### Problem to work on:
When you reach the entries below, transcribe each one exactly as it stands.

Records for the exercise Start Marker

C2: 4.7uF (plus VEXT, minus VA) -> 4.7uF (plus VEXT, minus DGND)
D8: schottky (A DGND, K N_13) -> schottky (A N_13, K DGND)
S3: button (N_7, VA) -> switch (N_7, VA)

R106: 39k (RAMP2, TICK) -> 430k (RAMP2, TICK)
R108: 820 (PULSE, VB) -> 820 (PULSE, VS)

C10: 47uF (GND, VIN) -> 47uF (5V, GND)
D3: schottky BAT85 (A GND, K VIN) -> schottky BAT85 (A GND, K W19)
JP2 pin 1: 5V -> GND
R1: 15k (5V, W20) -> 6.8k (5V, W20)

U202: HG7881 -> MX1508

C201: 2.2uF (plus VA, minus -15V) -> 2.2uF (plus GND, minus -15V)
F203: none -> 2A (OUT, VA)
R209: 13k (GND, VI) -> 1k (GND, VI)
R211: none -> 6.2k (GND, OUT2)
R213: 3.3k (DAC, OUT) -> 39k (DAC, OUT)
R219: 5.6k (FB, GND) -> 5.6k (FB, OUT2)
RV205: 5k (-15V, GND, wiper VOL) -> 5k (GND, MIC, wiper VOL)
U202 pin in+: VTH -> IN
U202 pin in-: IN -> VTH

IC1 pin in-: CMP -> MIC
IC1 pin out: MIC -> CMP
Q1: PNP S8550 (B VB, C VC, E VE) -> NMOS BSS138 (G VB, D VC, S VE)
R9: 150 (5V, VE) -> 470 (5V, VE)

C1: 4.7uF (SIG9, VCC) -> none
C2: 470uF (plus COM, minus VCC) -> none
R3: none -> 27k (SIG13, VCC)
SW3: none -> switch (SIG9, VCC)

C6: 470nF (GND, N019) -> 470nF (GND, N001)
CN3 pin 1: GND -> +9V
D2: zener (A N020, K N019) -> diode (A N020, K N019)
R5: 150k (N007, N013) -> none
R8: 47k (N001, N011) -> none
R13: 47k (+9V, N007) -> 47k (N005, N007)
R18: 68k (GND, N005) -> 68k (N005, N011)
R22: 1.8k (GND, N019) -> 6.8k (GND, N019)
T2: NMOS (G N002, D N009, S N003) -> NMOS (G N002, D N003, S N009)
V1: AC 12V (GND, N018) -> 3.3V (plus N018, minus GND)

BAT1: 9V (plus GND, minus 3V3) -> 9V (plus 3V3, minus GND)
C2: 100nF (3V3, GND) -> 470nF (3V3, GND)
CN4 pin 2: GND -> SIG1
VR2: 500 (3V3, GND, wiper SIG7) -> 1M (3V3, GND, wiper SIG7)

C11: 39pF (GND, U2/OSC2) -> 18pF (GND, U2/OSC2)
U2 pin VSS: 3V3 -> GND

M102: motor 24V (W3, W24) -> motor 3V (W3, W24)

Records for the exercise End Marker

### Written solution:
C2: 4.7uF (plus VEXT, minus VA) -> 4.7uF (plus VEXT, minus DGND)
D8: schottky (A DGND, K N_13) -> schottky (A N_13, K DGND)
S3: button (N_7, VA) -> switch (N_7, VA)

R106: 39k (RAMP2, TICK) -> 430k (RAMP2, TICK)
R108: 820 (PULSE, VB) -> 820 (PULSE, VS)

C10: 47uF (GND, VIN) -> 47uF (5V, GND)
D3: schottky BAT85 (A GND, K VIN) -> schottky BAT85 (A GND, K W19)
JP2 pin 1: 5V -> GND
R1: 15k (5V, W20) -> 6.8k (5V, W20)

U202: HG7881 -> MX1508

C201: 2.2uF (plus VA, minus -15V) -> 2.2uF (plus GND, minus -15V)
F203: none -> 2A (OUT, VA)
R209: 13k (GND, VI) -> 1k (GND, VI)
R211: none -> 6.2k (GND, OUT2)
R213: 3.3k (DAC, OUT) -> 39k (DAC, OUT)
R219: 5.6k (FB, GND) -> 5.6k (FB, OUT2)
RV205: 5k (-15V, GND, wiper VOL) -> 5k (GND, MIC, wiper VOL)
U202 pin in+: VTH -> IN
U202 pin in-: IN -> VTH

IC1 pin in-: CMP -> MIC
IC1 pin out: MIC -> CMP
Q1: PNP S8550 (B VB, C VC, E VE) -> NMOS BSS138 (G VB, D VC, S VE)
R9: 150 (5V, VE) -> 470 (5V, VE)

C1: 4.7uF (SIG9, VCC) -> none
C2: 470uF (plus COM, minus VCC) -> none
R3: none -> 27k (SIG13, VCC)
SW3: none -> switch (SIG9, VCC)

C6: 470nF (GND, N019) -> 470nF (GND, N001)
CN3 pin 1: GND -> +9V
D2: zener (A N020, K N019) -> diode (A N020, K N019)
R5: 150k (N007, N013) -> none
R8: 47k (N001, N011) -> none
R13: 47k (+9V, N007) -> 47k (N005, N007)
R18: 68k (GND, N005) -> 68k (N005, N011)
R22: 1.8k (GND, N019) -> 6.8k (GND, N019)
T2: NMOS (G N002, D N009, S N003) -> NMOS (G N002, D N003, S N009)
V1: AC 12V (GND, N018) -> 3.3V (plus N018, minus GND)

BAT1: 9V (plus GND, minus 3V3) -> 9V (plus 3V3, minus GND)
C2: 100nF (3V3, GND) -> 470nF (3V3, GND)
CN4 pin 2: GND -> SIG1
VR2: 500 (3V3, GND, wiper SIG7) -> 1M (3V3, GND, wiper SIG7)

C11: 39pF (GND, U2/OSC2) -> 18pF (GND, U2/OSC2)
U2 pin VSS: 3V3 -> GND

M102: motor 24V (W3, W24) -> motor 3V (W3, W24)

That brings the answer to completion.